## Provided material

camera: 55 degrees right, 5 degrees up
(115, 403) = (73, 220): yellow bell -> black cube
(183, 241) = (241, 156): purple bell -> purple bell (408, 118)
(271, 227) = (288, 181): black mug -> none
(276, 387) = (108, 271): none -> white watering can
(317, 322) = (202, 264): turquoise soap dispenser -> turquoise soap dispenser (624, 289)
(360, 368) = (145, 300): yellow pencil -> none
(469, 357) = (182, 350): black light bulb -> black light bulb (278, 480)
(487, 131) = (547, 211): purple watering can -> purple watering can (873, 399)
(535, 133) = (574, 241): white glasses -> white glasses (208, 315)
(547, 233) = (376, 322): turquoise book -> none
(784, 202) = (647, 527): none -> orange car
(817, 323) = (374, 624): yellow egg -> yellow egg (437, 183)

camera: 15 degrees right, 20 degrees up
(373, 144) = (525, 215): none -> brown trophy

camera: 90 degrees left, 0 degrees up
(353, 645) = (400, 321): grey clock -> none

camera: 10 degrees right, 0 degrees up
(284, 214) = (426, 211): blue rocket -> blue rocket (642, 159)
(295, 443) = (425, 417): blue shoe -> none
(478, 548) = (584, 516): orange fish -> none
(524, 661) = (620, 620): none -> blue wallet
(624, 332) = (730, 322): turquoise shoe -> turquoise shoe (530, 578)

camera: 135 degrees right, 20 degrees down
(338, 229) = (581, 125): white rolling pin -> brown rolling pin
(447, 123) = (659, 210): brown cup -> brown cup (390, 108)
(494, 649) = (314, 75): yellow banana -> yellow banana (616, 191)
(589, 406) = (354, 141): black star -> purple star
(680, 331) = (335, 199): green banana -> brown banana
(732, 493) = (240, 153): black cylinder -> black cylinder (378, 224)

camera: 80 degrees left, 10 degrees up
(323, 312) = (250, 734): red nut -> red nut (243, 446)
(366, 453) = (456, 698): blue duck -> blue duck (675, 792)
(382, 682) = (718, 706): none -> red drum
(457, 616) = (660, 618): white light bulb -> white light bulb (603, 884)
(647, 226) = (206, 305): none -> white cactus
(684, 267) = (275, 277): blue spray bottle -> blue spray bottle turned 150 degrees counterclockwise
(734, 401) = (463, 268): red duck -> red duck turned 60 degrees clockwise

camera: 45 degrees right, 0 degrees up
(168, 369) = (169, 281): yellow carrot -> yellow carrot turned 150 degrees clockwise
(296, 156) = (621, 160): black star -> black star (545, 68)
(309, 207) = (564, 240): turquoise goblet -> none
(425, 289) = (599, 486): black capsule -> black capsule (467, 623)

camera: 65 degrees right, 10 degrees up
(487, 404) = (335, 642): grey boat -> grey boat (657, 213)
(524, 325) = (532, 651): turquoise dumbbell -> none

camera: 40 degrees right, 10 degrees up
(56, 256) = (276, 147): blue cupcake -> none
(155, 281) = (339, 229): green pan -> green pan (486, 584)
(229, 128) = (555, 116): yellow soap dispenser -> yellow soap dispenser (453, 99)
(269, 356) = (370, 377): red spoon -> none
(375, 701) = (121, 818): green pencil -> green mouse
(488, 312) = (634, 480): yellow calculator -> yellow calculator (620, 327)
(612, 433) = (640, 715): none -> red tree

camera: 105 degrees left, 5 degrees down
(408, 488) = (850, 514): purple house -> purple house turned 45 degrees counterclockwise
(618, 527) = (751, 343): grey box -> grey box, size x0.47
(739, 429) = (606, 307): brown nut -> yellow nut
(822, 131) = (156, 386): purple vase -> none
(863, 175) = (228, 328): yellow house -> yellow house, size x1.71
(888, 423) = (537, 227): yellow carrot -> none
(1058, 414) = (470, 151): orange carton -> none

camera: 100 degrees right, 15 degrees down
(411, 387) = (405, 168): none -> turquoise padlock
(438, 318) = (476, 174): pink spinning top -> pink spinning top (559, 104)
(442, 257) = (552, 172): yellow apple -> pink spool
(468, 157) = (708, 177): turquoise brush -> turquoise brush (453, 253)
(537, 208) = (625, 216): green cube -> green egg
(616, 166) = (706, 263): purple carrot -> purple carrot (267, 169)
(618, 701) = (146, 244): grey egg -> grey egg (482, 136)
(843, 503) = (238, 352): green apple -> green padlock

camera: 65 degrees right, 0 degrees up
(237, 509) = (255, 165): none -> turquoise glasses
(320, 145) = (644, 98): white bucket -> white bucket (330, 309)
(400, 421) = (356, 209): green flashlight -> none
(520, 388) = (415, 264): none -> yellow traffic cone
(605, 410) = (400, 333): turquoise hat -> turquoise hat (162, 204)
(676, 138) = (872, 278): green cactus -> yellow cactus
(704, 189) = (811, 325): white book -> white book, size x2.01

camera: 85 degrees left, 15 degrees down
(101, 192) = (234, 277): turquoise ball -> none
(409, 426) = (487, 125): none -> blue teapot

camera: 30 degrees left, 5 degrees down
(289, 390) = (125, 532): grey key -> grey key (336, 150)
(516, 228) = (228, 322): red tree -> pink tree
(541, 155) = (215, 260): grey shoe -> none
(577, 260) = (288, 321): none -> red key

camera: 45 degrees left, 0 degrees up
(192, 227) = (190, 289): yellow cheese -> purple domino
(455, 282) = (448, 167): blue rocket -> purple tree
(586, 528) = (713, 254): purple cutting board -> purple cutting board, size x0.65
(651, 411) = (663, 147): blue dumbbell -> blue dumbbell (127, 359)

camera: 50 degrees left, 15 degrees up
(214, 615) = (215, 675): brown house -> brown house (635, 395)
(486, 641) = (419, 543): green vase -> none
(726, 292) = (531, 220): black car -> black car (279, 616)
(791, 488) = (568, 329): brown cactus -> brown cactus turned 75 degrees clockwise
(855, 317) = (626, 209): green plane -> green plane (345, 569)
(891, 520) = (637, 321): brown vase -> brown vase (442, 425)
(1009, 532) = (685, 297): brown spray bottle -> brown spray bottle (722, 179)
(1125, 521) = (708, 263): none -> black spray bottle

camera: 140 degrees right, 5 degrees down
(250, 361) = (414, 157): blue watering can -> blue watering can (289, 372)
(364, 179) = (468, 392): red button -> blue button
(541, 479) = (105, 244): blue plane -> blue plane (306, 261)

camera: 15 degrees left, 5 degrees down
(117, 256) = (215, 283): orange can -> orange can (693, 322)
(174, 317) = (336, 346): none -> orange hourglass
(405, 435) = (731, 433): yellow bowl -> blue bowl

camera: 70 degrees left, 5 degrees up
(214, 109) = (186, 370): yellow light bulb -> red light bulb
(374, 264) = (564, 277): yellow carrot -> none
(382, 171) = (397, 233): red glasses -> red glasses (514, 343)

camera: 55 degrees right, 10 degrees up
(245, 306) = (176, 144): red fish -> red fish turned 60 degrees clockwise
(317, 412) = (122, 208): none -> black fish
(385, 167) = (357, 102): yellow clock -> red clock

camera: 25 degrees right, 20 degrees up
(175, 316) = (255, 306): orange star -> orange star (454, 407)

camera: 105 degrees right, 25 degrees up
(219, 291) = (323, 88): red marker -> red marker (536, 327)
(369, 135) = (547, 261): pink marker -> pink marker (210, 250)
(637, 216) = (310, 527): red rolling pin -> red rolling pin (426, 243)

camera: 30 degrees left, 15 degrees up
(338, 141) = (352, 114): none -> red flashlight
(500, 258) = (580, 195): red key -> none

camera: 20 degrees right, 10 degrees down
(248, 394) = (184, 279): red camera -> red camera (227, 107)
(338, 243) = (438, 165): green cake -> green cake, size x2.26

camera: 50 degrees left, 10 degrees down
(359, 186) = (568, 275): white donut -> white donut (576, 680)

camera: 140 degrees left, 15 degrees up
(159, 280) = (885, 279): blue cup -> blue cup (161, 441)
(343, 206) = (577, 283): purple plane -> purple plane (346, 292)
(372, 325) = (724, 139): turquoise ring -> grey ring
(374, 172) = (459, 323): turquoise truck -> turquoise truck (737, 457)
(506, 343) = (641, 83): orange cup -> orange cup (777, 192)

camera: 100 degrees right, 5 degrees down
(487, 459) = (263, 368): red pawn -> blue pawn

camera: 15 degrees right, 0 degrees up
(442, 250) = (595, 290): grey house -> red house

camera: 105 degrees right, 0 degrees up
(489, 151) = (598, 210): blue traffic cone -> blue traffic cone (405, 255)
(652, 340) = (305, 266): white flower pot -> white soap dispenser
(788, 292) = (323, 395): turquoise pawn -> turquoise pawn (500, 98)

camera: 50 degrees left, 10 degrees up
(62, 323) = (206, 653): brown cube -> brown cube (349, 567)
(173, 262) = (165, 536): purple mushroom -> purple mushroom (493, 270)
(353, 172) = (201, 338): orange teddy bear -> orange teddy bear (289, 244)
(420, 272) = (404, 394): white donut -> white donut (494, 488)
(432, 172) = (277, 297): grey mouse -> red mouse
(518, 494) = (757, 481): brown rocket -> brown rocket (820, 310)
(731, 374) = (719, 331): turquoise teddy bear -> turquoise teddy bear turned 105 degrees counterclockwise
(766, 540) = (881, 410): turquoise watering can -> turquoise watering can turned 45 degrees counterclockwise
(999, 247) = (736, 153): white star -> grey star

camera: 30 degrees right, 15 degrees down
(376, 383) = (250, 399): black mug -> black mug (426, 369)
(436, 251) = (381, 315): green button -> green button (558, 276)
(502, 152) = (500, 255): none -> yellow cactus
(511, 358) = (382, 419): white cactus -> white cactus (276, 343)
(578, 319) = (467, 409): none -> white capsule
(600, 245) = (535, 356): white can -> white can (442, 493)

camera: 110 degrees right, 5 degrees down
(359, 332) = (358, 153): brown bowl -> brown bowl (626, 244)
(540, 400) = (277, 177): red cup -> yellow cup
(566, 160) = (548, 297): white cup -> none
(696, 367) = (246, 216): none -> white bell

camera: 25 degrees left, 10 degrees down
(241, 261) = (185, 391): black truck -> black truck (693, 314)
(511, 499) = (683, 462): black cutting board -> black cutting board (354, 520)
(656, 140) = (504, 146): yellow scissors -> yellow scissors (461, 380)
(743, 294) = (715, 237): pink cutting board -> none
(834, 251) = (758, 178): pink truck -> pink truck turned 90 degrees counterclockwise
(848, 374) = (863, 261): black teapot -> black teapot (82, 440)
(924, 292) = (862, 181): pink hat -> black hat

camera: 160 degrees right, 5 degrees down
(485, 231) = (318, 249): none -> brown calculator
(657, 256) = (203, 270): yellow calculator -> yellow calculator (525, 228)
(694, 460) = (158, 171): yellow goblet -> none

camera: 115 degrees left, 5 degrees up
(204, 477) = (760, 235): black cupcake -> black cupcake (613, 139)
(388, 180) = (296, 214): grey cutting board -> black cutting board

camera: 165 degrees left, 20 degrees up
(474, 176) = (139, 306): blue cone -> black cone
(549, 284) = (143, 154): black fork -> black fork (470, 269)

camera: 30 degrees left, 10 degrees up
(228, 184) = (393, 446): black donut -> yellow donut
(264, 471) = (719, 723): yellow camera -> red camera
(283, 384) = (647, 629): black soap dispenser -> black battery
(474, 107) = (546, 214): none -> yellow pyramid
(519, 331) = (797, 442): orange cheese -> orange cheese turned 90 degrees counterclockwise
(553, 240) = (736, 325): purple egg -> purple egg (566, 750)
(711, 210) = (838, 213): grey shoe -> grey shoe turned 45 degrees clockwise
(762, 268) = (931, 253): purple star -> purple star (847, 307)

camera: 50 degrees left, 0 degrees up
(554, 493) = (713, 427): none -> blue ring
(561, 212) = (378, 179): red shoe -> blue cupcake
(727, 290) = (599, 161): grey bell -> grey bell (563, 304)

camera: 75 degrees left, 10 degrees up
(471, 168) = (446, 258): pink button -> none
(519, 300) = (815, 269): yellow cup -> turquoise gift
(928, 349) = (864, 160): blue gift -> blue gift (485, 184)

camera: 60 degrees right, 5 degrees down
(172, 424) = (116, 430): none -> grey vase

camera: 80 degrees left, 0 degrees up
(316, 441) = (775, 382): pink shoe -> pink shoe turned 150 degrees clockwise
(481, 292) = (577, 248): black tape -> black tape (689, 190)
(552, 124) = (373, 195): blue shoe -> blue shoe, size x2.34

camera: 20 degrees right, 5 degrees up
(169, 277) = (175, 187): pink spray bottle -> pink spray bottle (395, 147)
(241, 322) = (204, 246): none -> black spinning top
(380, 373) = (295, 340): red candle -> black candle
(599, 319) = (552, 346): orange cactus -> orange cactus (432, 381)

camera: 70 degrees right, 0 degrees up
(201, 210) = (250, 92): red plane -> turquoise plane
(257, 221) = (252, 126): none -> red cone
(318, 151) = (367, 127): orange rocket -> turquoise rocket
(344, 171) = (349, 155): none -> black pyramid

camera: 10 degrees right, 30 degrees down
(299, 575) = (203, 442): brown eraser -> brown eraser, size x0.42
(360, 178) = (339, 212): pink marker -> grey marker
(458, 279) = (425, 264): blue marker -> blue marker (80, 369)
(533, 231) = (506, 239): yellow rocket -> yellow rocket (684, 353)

## Activity
Restate, word for word, the listing above from its first line through the line that contains "(487, 131) = (547, 211): purple", keeping both of those lines.

## Output of the exercise
camera: 55 degrees right, 5 degrees up
(115, 403) = (73, 220): yellow bell -> black cube
(183, 241) = (241, 156): purple bell -> purple bell (408, 118)
(271, 227) = (288, 181): black mug -> none
(276, 387) = (108, 271): none -> white watering can
(317, 322) = (202, 264): turquoise soap dispenser -> turquoise soap dispenser (624, 289)
(360, 368) = (145, 300): yellow pencil -> none
(469, 357) = (182, 350): black light bulb -> black light bulb (278, 480)
(487, 131) = (547, 211): purple watering can -> purple watering can (873, 399)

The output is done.